* **YOUR ASSIGNMENT**
Repeat all of the data below word for word, keeping no images.
== EXTRACTED DATA
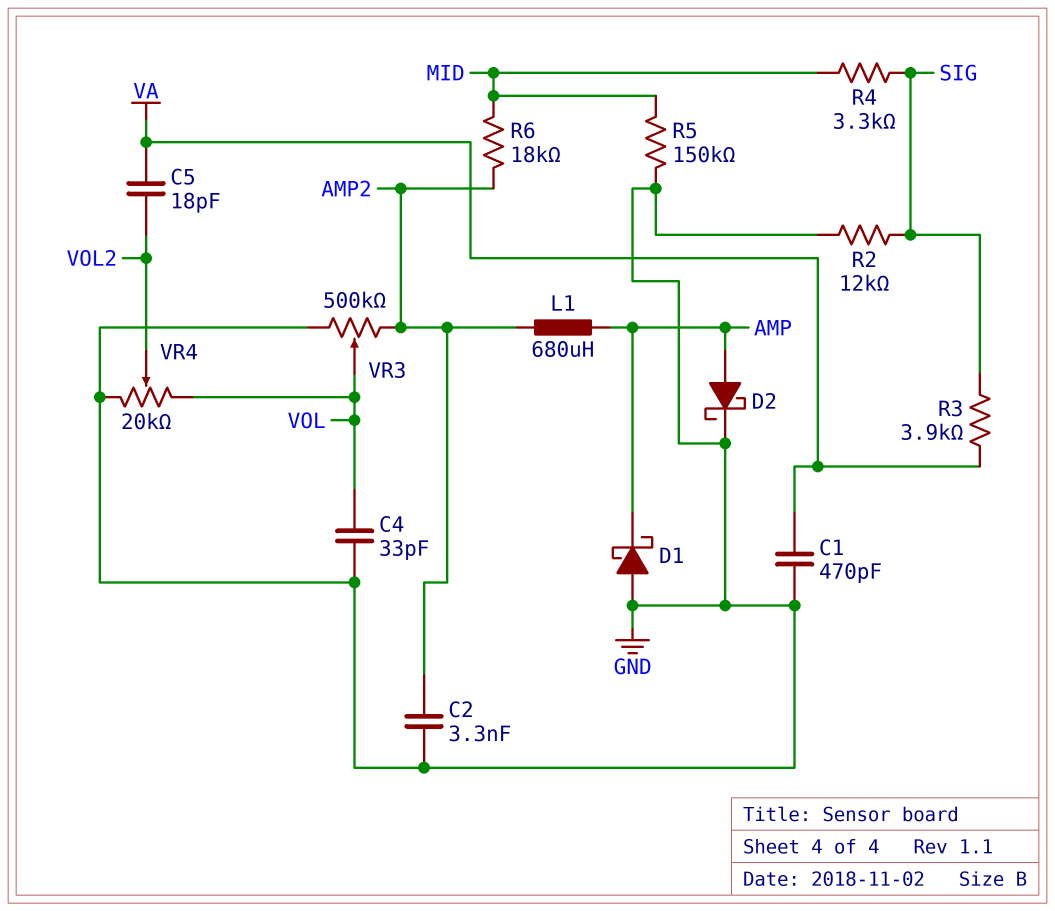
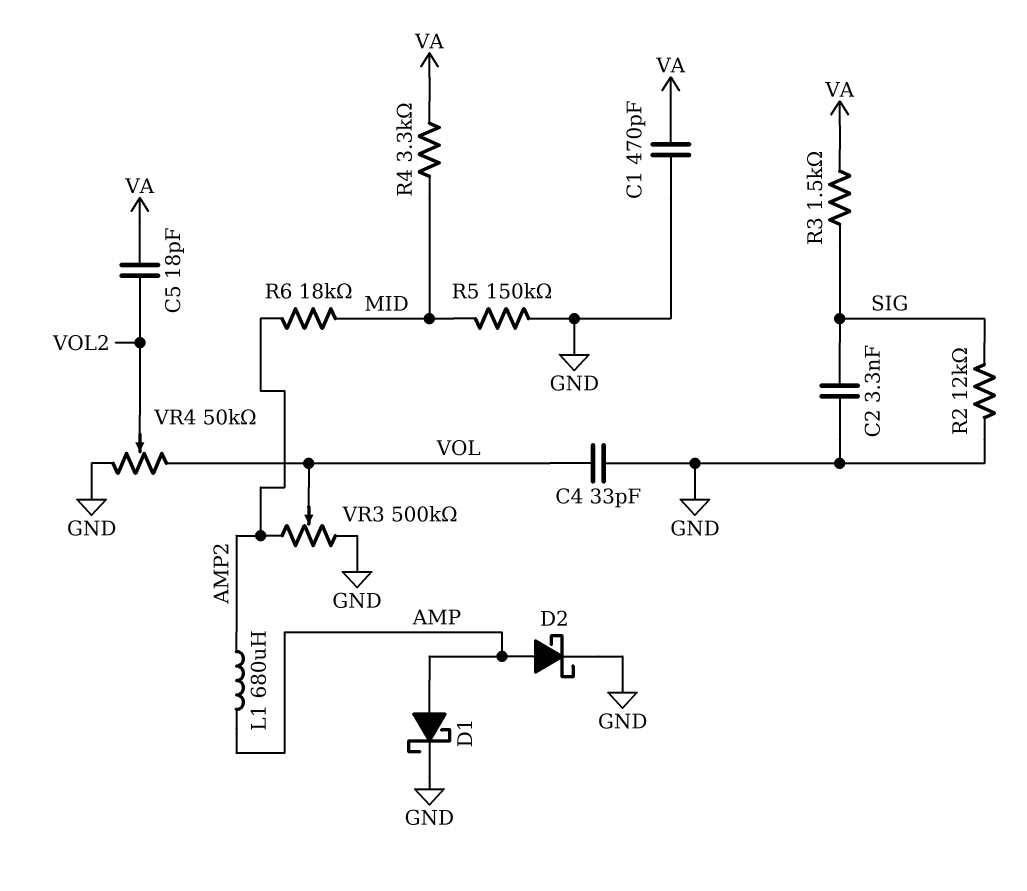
C2: 3.3nF (AMP2, GND) -> 3.3nF (GND, SIG)
D1: schottky (A GND, K AMP) -> schottky (A AMP, K GND)
R3: 3.9k (SIG, VA) -> 1.5k (SIG, VA)
R4: 3.3k (MID, SIG) -> 3.3k (MID, VA)
VR4: 20k (GND, VOL, wiper VOL2) -> 50k (GND, VOL, wiper VOL2)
====
* **ANSWER**
C2: 3.3nF (AMP2, GND) -> 3.3nF (GND, SIG)
D1: schottky (A GND, K AMP) -> schottky (A AMP, K GND)
R3: 3.9k (SIG, VA) -> 1.5k (SIG, VA)
R4: 3.3k (MID, SIG) -> 3.3k (MID, VA)
VR4: 20k (GND, VOL, wiper VOL2) -> 50k (GND, VOL, wiper VOL2)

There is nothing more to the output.